PROMPT ▸
Each line from the one containing "orange pentagon at" to the end of the data must be copied exactly, the first and last included; no other lines and no pictures belong in the copy.
(EXCERPTED DATA begins)
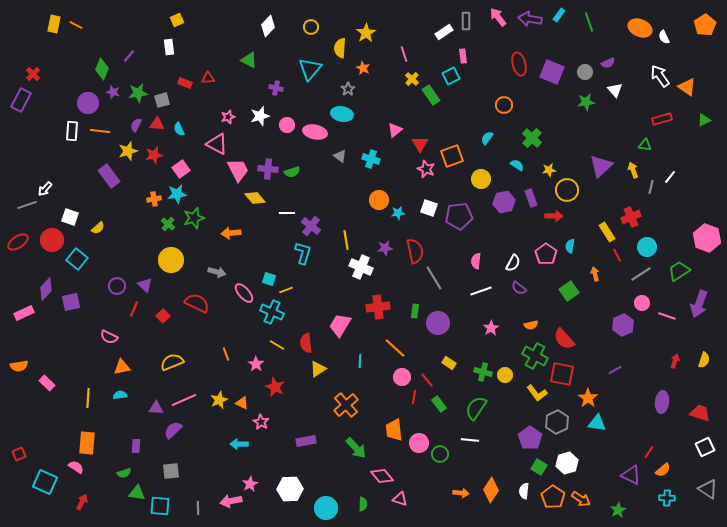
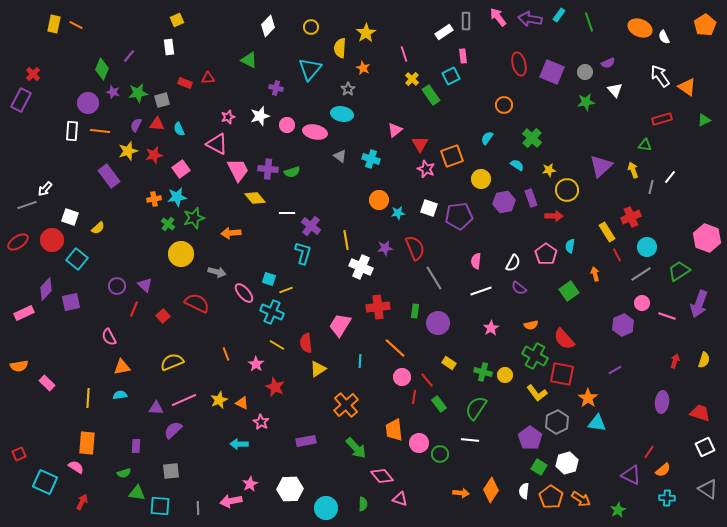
cyan star at (177, 194): moved 3 px down
red semicircle at (415, 251): moved 3 px up; rotated 10 degrees counterclockwise
yellow circle at (171, 260): moved 10 px right, 6 px up
pink semicircle at (109, 337): rotated 36 degrees clockwise
orange pentagon at (553, 497): moved 2 px left
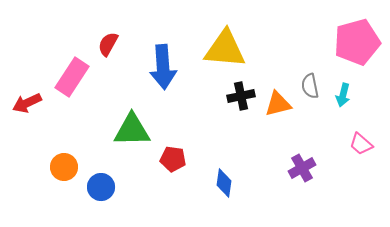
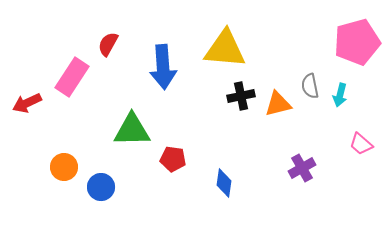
cyan arrow: moved 3 px left
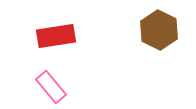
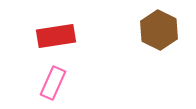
pink rectangle: moved 2 px right, 4 px up; rotated 64 degrees clockwise
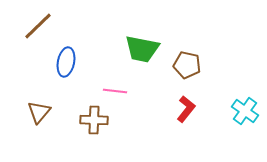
(EXCERPTED DATA ends)
RESULT OF THIS TASK ▸
orange pentagon at (553, 497): moved 2 px left
cyan arrow: moved 3 px left
pink rectangle: moved 2 px right, 4 px up; rotated 64 degrees clockwise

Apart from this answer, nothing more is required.